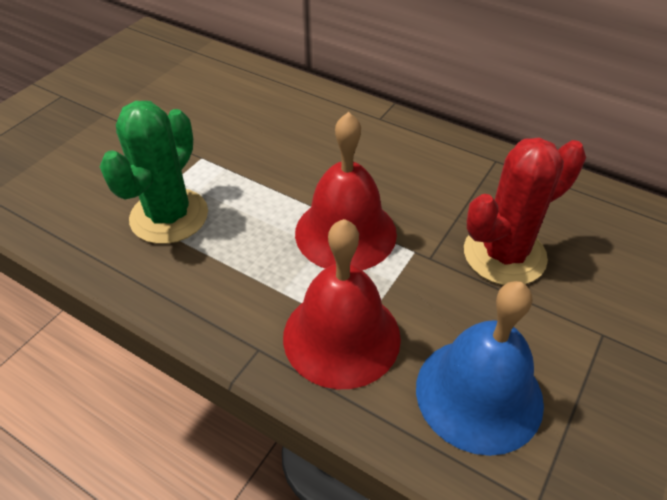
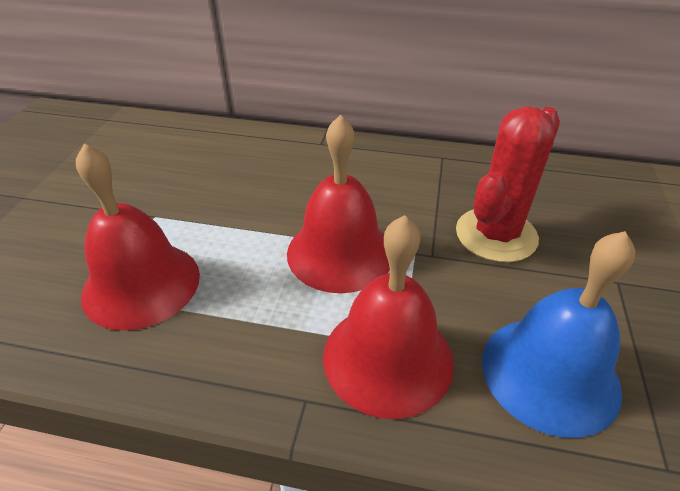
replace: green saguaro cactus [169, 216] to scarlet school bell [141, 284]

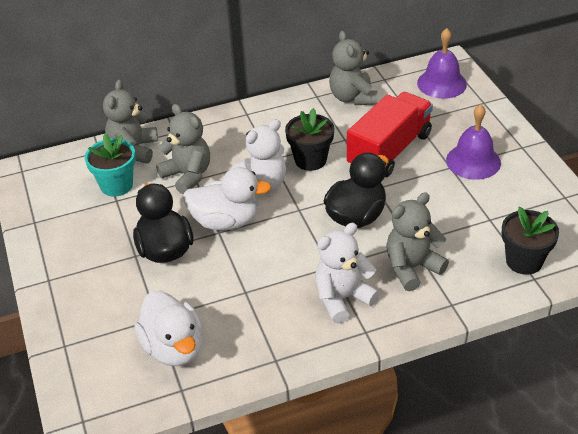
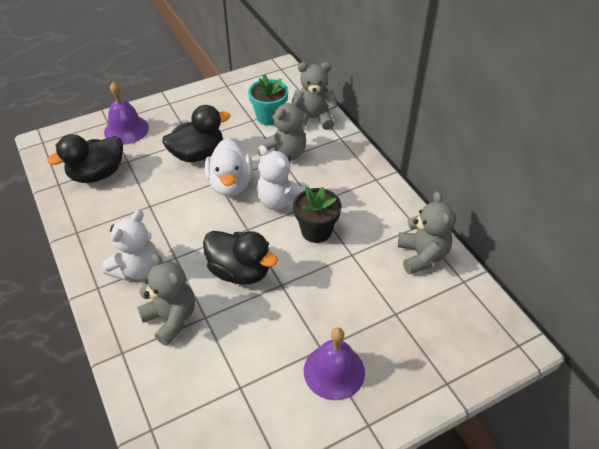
delete: scarlet lorry [389, 150]; jet-black flower pot [524, 261]
move: violet school bell [441, 83] to [126, 129]
recolor: pure white rubber duck [174, 348] to jet-black rubber duck [97, 174]
rotate: gray teddy bear [352, 97] = [422, 256] 105 degrees clockwise; pure white teddy bear [342, 298] = [137, 269] 75 degrees clockwise

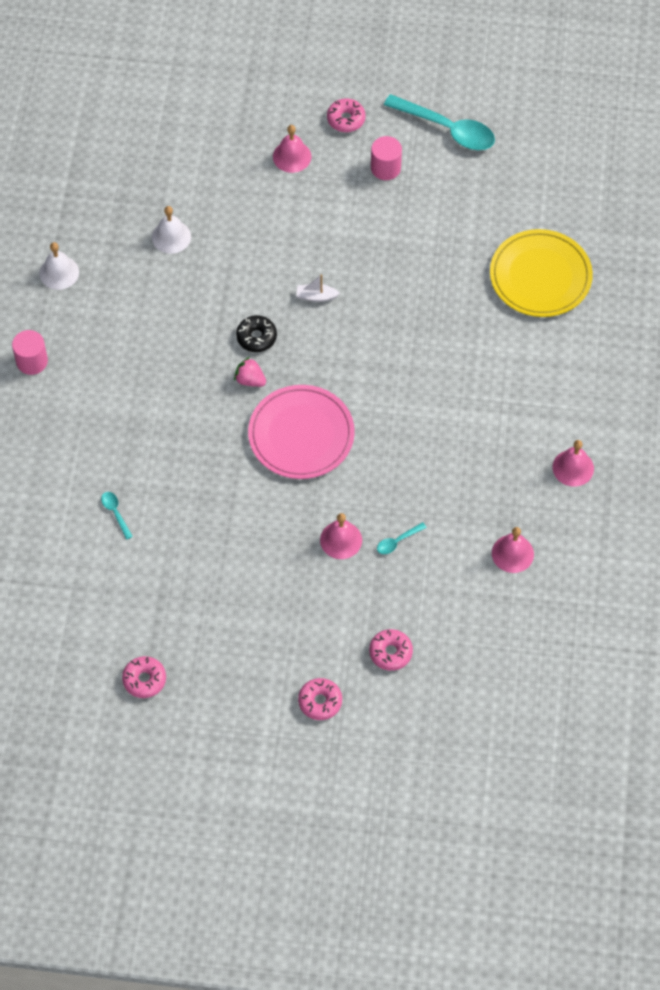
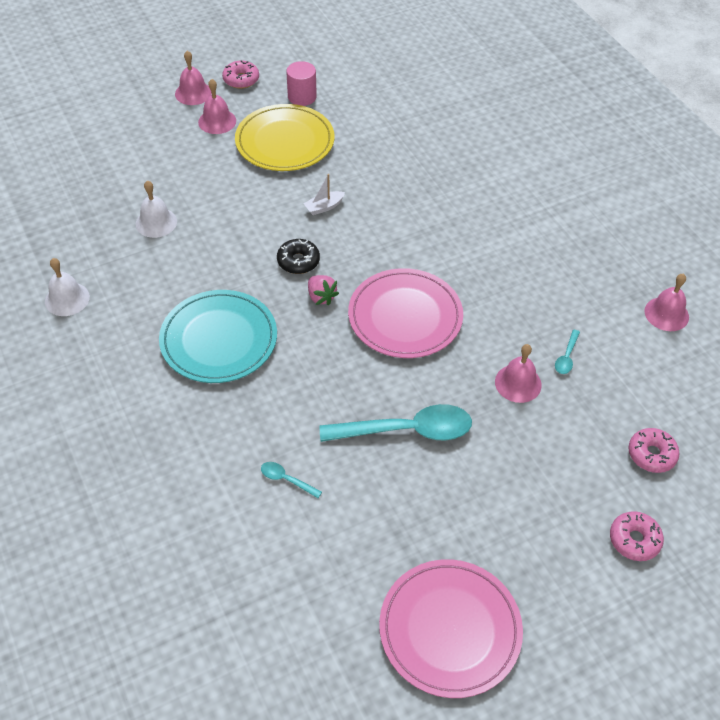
delete: pink cylinder shape [32, 361]
insert: teal plate [219, 339]
move: teal tablespoon [447, 129] to [406, 430]; bright yellow plate [540, 276] to [285, 142]; pink school bell [573, 468] to [193, 93]
replace: pink doughnut [144, 680] to pink plate [450, 629]
rotate: pink toy strawberry [250, 380] = [321, 297] 120 degrees counterclockwise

————————

Report all lines of the data above that include the string "rotate".

■ Answer to the exercise:
rotate: gray teddy bear [352, 97] = [422, 256] 105 degrees clockwise; pure white teddy bear [342, 298] = [137, 269] 75 degrees clockwise
rotate: pink toy strawberry [250, 380] = [321, 297] 120 degrees counterclockwise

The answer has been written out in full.